- _Task_: If a record contains an image, leave the image out and repeat everything else exactly.

- _Data for this task_:

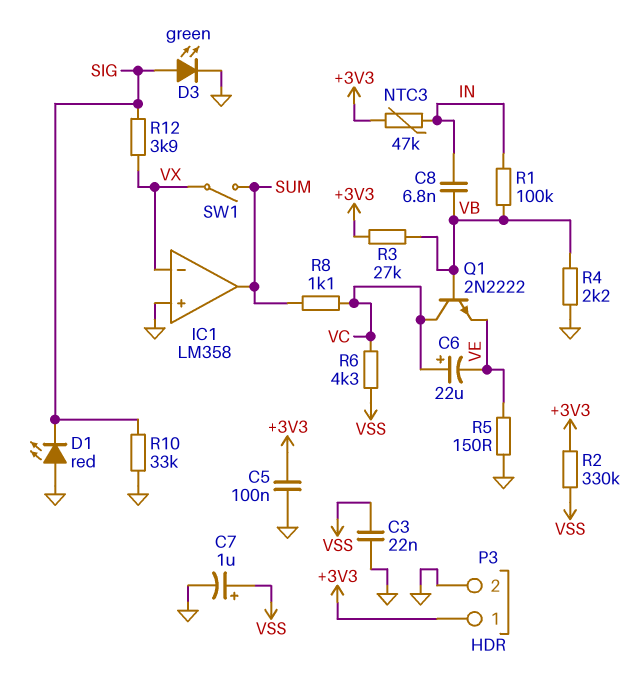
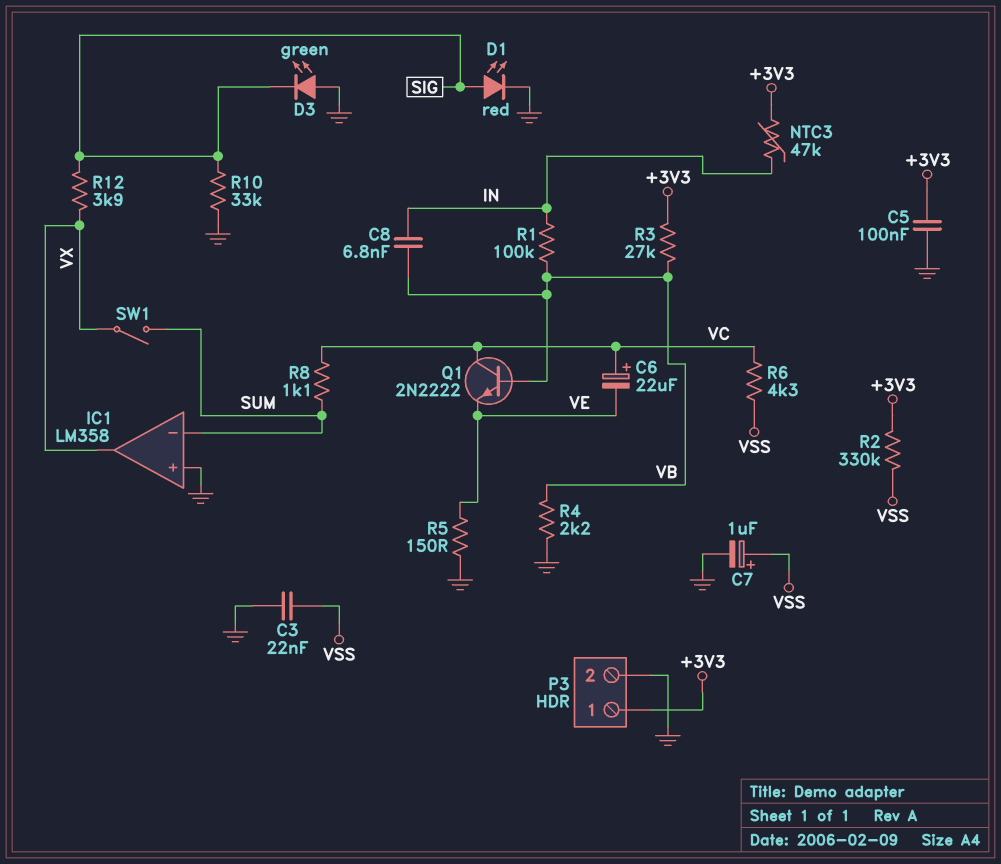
D1: LED red (A GND, K SIG) -> LED red (A SIG, K GND)
D3: LED green (A SIG, K GND) -> LED green (A GND, K SIG)
IC1 pin in-: VX -> SUM
IC1 pin out: SUM -> VX

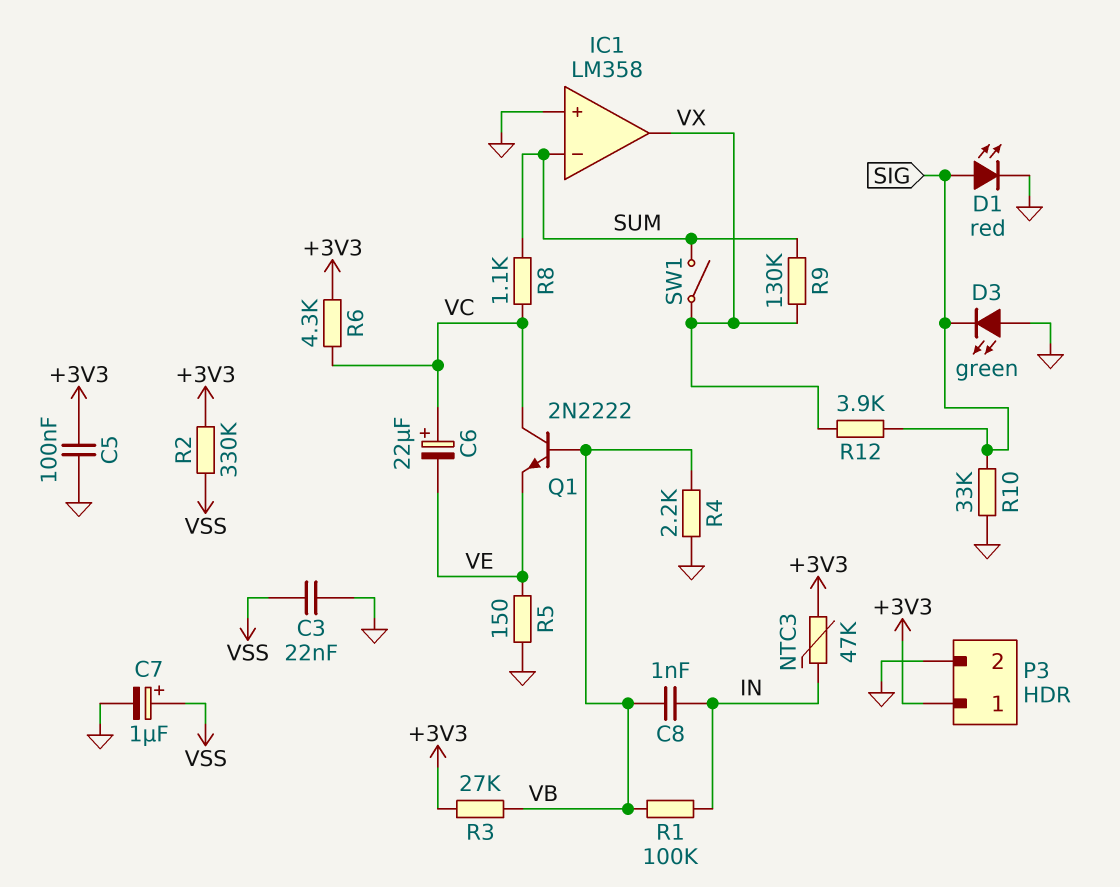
C8: 6.8nF (IN, VB) -> 1nF (IN, VB)
R6: 4.3k (VC, VSS) -> 4.3k (+3V3, VC)
R9: none -> 130k (SUM, VX)

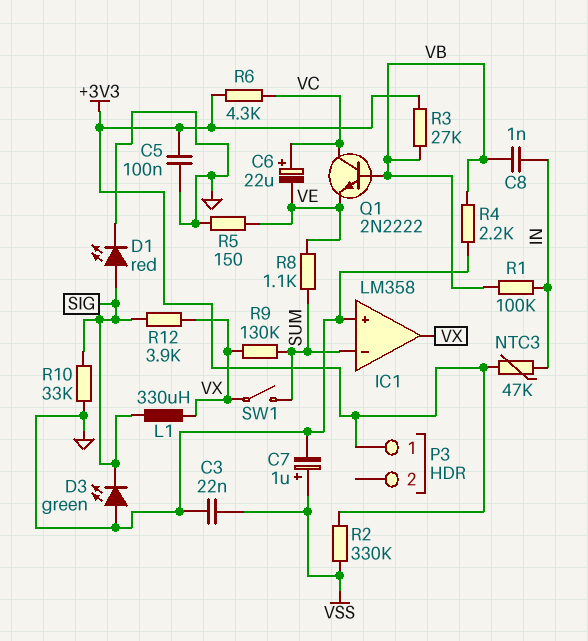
L1: none -> 330uH (SIG, VX)
P3 pin 2: GND -> none
R8: 1.1k (SUM, VC) -> 1.1k (SUM, VE)

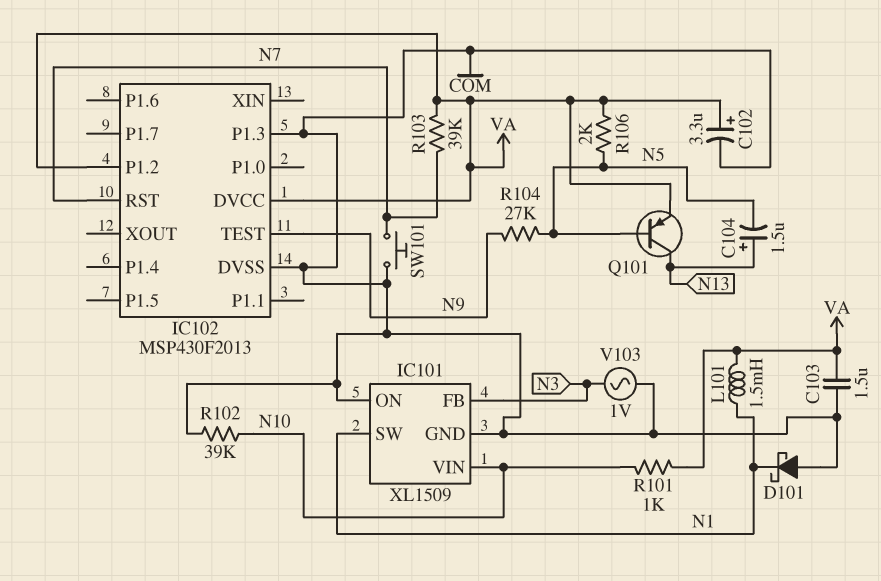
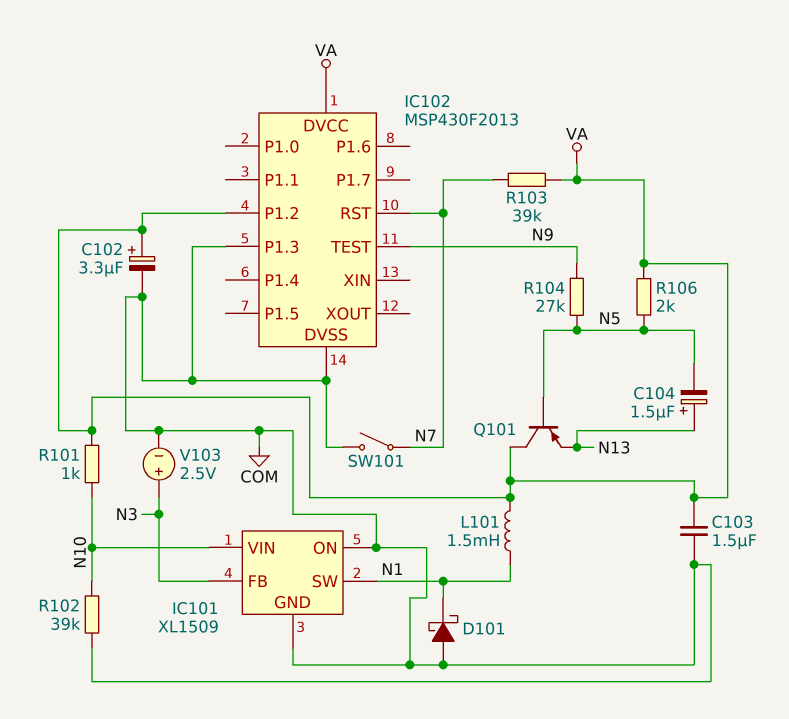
Q101: PNP (B N5, C N13, E VA) -> PNP (B N5, C VA, E N13)
SW101: button (COM, N7) -> switch (COM, N7)
V103: AC 1V (COM, N3) -> 2.5V (plus N3, minus COM)

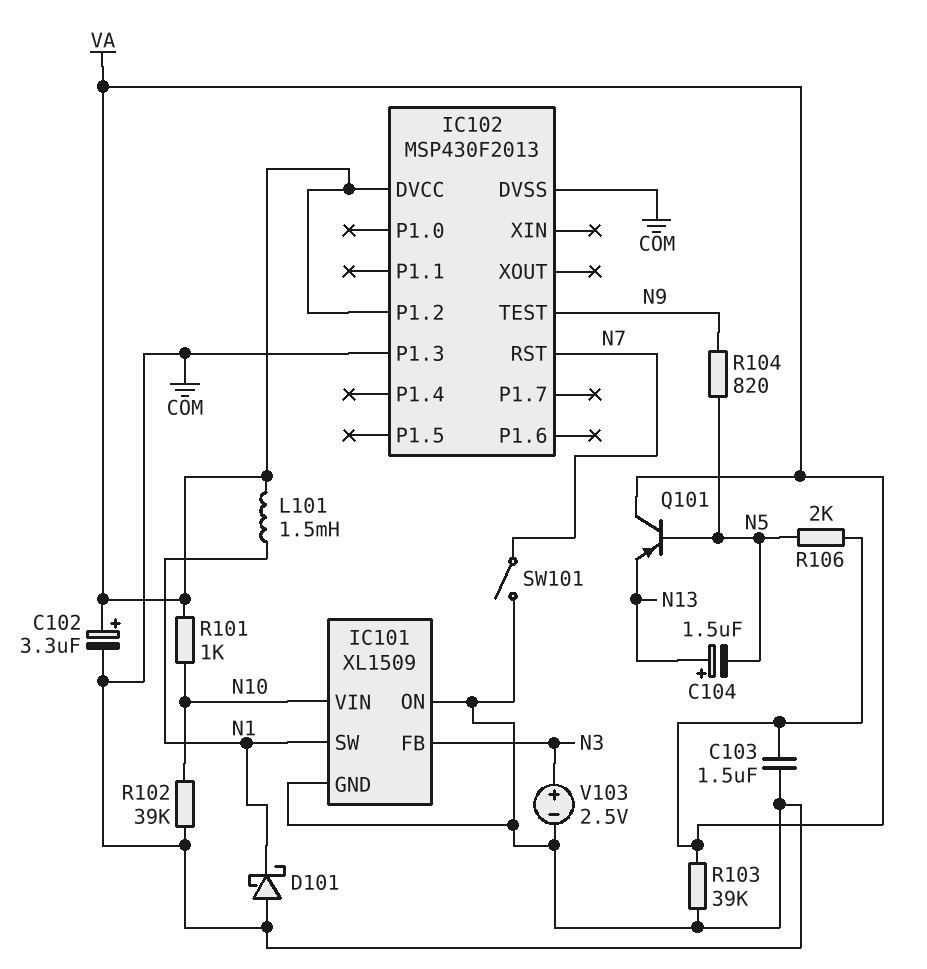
R103: 39k (N7, VA) -> 39k (COM, VA)
R104: 27k (N5, N9) -> 820 (N5, N9)

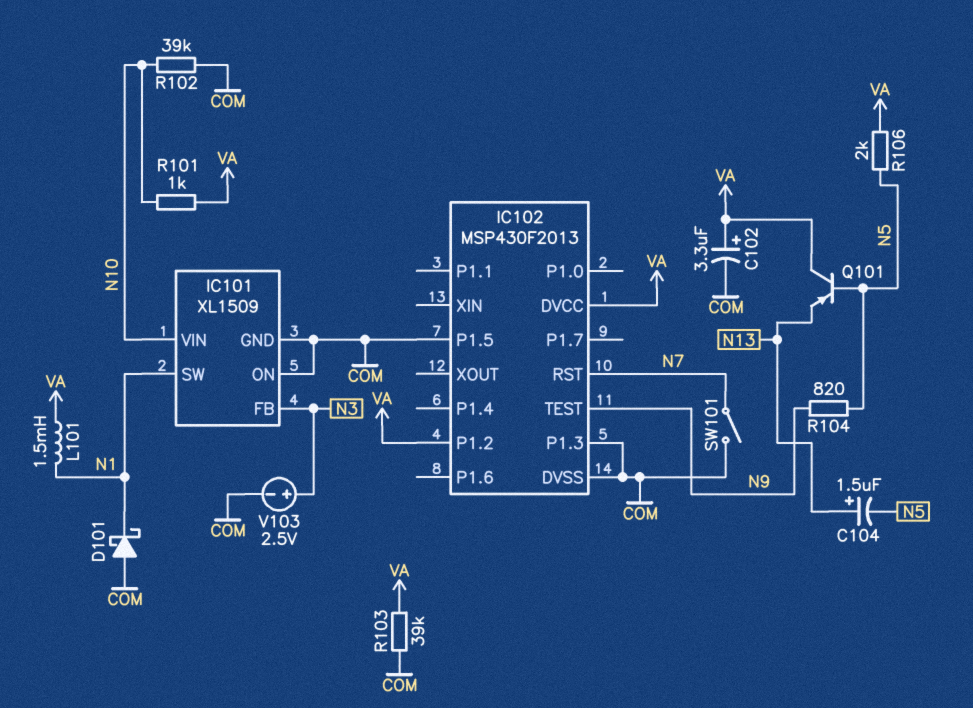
C103: 1.5uF (COM, VA) -> none
IC102 pin P1.5: none -> COM

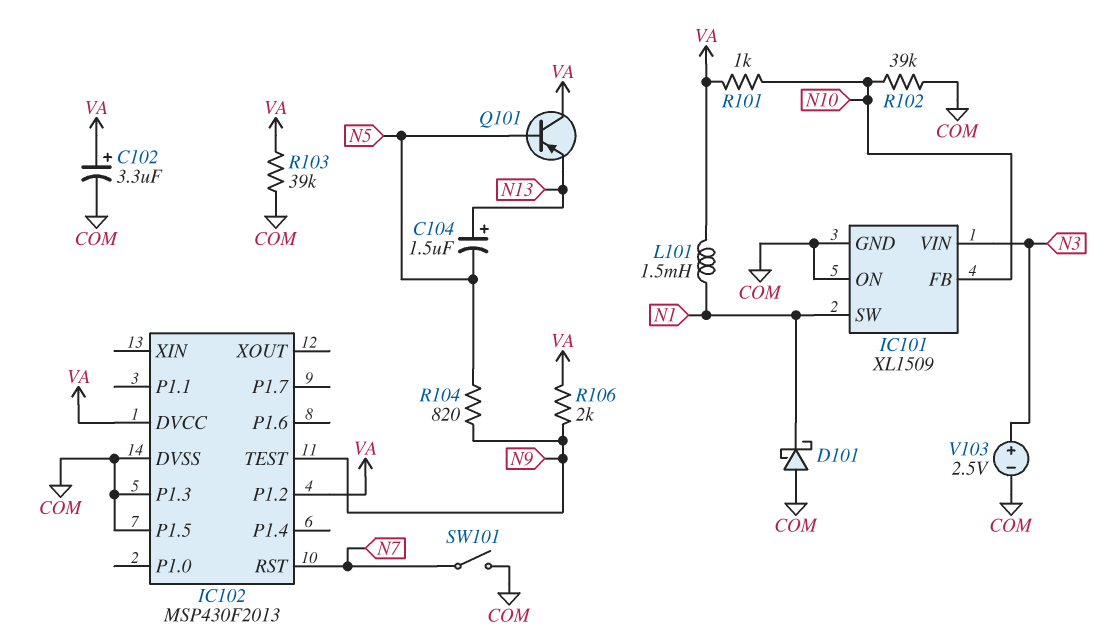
IC101 pin FB: N3 -> N10
IC101 pin VIN: N10 -> N3
R106: 2k (N5, VA) -> 2k (N9, VA)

- _Reply to the task_:
D1: LED red (A GND, K SIG) -> LED red (A SIG, K GND)
D3: LED green (A SIG, K GND) -> LED green (A GND, K SIG)
IC1 pin in-: VX -> SUM
IC1 pin out: SUM -> VX

C8: 6.8nF (IN, VB) -> 1nF (IN, VB)
R6: 4.3k (VC, VSS) -> 4.3k (+3V3, VC)
R9: none -> 130k (SUM, VX)

L1: none -> 330uH (SIG, VX)
P3 pin 2: GND -> none
R8: 1.1k (SUM, VC) -> 1.1k (SUM, VE)

Q101: PNP (B N5, C N13, E VA) -> PNP (B N5, C VA, E N13)
SW101: button (COM, N7) -> switch (COM, N7)
V103: AC 1V (COM, N3) -> 2.5V (plus N3, minus COM)

R103: 39k (N7, VA) -> 39k (COM, VA)
R104: 27k (N5, N9) -> 820 (N5, N9)

C103: 1.5uF (COM, VA) -> none
IC102 pin P1.5: none -> COM

IC101 pin FB: N3 -> N10
IC101 pin VIN: N10 -> N3
R106: 2k (N5, VA) -> 2k (N9, VA)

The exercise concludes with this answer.